### WORK ORDER
Going from the top of the data below, give again each line through the one containing "none -> white brick K10:K11 level 2", both ends kept.

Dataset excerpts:
◇ ◇ ◇ ◇ ◇ ◇ ◇
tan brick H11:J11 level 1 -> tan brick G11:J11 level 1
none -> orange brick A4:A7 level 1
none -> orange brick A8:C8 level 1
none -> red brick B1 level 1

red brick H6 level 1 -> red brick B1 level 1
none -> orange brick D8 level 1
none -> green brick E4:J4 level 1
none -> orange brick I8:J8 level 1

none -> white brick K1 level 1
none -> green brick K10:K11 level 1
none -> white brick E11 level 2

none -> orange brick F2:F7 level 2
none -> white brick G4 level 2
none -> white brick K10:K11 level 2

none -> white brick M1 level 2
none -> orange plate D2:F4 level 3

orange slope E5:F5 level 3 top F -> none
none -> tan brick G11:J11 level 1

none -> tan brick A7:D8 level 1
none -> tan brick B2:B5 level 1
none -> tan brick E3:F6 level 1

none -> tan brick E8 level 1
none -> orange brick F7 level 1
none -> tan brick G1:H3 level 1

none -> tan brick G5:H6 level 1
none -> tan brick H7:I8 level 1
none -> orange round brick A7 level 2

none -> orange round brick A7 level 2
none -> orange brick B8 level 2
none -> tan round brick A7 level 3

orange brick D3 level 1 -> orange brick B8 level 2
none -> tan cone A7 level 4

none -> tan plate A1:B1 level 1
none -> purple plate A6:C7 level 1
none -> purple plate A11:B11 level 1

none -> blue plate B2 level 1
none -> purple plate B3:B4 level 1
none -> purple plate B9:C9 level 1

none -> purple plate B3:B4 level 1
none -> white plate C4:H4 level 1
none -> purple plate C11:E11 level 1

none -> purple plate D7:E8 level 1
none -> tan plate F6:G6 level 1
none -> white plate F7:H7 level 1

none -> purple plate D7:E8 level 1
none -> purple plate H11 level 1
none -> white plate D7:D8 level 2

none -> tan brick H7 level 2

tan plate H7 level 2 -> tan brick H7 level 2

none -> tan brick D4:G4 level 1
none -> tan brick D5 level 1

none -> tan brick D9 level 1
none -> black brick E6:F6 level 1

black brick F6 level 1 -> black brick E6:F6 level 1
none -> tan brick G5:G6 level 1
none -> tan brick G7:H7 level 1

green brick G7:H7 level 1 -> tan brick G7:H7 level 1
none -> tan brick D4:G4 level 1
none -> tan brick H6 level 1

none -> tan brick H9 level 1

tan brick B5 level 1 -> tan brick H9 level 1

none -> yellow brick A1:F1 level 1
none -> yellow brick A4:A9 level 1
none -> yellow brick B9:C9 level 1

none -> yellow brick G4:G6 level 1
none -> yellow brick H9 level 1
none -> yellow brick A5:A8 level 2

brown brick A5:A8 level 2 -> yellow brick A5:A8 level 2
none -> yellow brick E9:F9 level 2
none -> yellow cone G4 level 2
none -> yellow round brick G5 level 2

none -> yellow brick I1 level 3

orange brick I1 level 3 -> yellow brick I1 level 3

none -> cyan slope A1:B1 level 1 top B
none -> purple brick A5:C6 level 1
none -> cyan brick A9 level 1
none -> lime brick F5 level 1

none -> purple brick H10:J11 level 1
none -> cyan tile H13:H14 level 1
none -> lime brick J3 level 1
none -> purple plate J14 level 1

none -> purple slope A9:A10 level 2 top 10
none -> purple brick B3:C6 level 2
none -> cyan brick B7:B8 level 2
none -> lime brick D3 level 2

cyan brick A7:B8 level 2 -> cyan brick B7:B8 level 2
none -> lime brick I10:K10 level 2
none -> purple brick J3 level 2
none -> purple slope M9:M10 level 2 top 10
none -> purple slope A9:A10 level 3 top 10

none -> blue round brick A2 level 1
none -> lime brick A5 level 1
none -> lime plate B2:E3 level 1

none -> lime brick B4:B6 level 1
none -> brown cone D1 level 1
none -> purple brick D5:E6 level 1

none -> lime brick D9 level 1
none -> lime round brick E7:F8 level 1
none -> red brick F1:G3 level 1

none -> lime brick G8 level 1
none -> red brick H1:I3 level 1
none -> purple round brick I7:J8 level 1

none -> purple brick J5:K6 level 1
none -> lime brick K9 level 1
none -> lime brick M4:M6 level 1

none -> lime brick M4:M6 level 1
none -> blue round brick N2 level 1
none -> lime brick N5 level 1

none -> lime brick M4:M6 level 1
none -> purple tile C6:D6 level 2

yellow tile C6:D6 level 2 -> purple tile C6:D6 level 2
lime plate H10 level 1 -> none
◇ ◇ ◇ ◇ ◇ ◇ ◇
### RESPONSE AREA
tan brick H11:J11 level 1 -> tan brick G11:J11 level 1
none -> orange brick A4:A7 level 1
none -> orange brick A8:C8 level 1
none -> red brick B1 level 1

red brick H6 level 1 -> red brick B1 level 1
none -> orange brick D8 level 1
none -> green brick E4:J4 level 1
none -> orange brick I8:J8 level 1

none -> white brick K1 level 1
none -> green brick K10:K11 level 1
none -> white brick E11 level 2

none -> orange brick F2:F7 level 2
none -> white brick G4 level 2
none -> white brick K10:K11 level 2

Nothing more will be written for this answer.